• [Supplied data]:
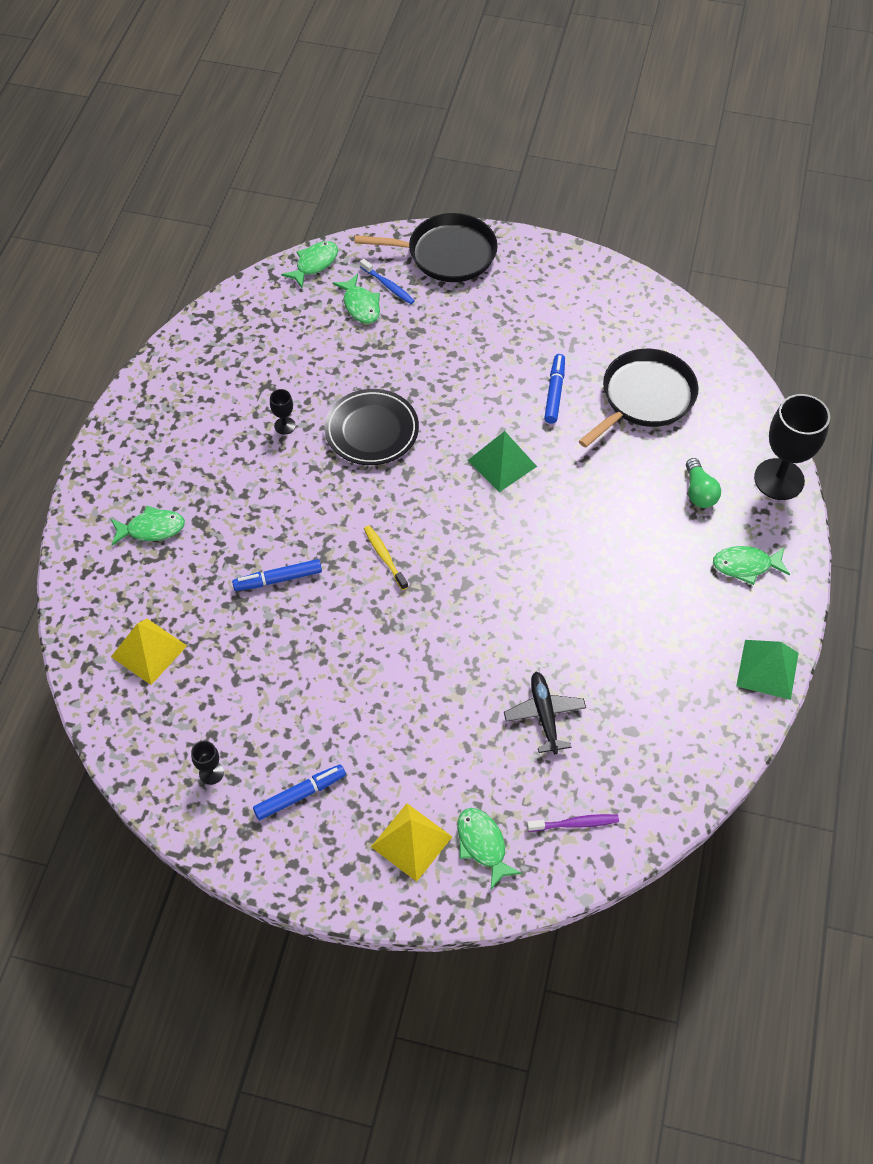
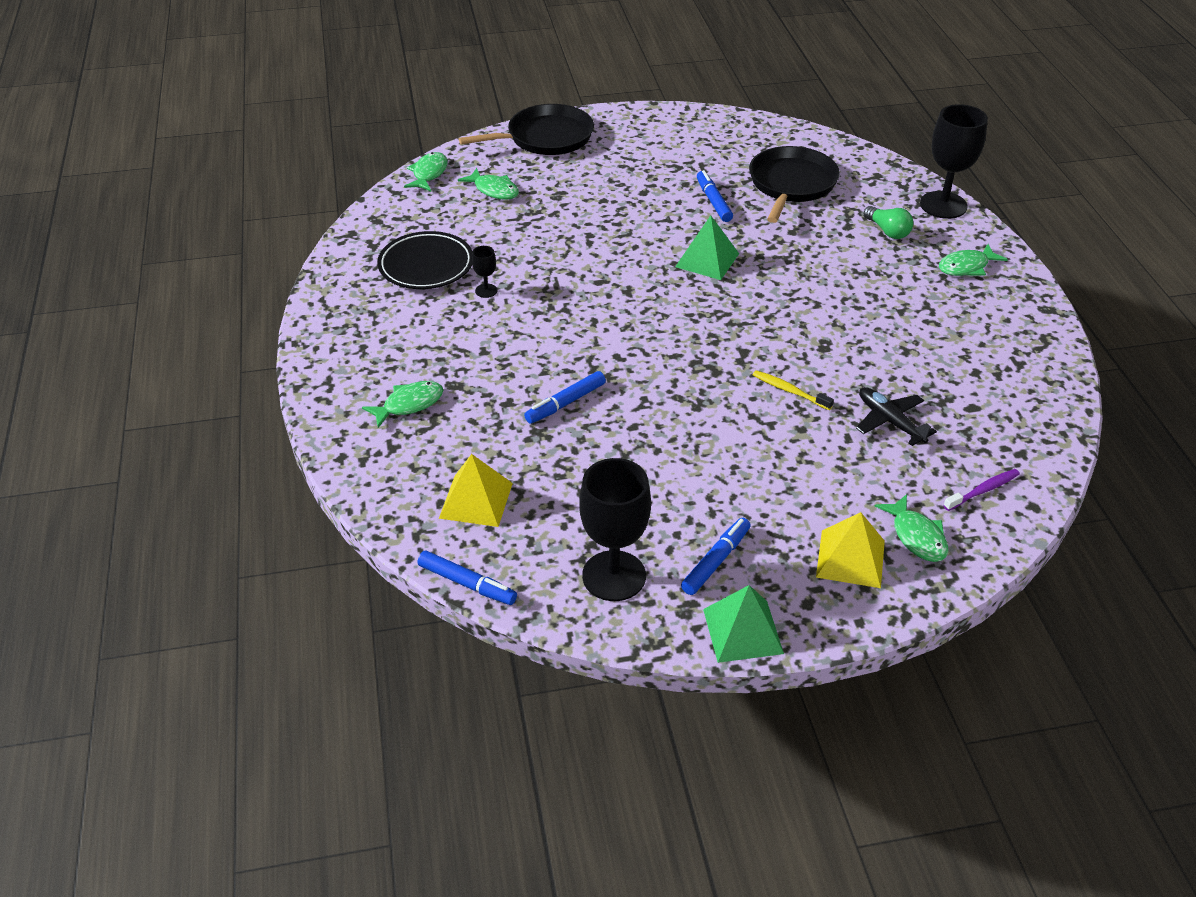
camera: 25 degrees left, 15 degrees down
(96, 730) = (467, 584): none -> blue marker
(211, 773) = (614, 576): black goblet -> black goblet, size x2.27
(372, 431) = (571, 271): black plate -> black plate (426, 265)
(384, 557) = (654, 356): yellow toothbrush -> yellow toothbrush (790, 391)
(388, 285) = (509, 171): blue toothbrush -> none
(482, 844) = (916, 536): green fish -> green fish turned 150 degrees counterclockwise
(767, 669) = (1044, 328): green pyramid -> green pyramid (743, 631)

• [Task]: The records above should be reproduced exactly, with no pictures included.

• [Answer to this problem]:
camera: 25 degrees left, 15 degrees down
(96, 730) = (467, 584): none -> blue marker
(211, 773) = (614, 576): black goblet -> black goblet, size x2.27
(372, 431) = (571, 271): black plate -> black plate (426, 265)
(384, 557) = (654, 356): yellow toothbrush -> yellow toothbrush (790, 391)
(388, 285) = (509, 171): blue toothbrush -> none
(482, 844) = (916, 536): green fish -> green fish turned 150 degrees counterclockwise
(767, 669) = (1044, 328): green pyramid -> green pyramid (743, 631)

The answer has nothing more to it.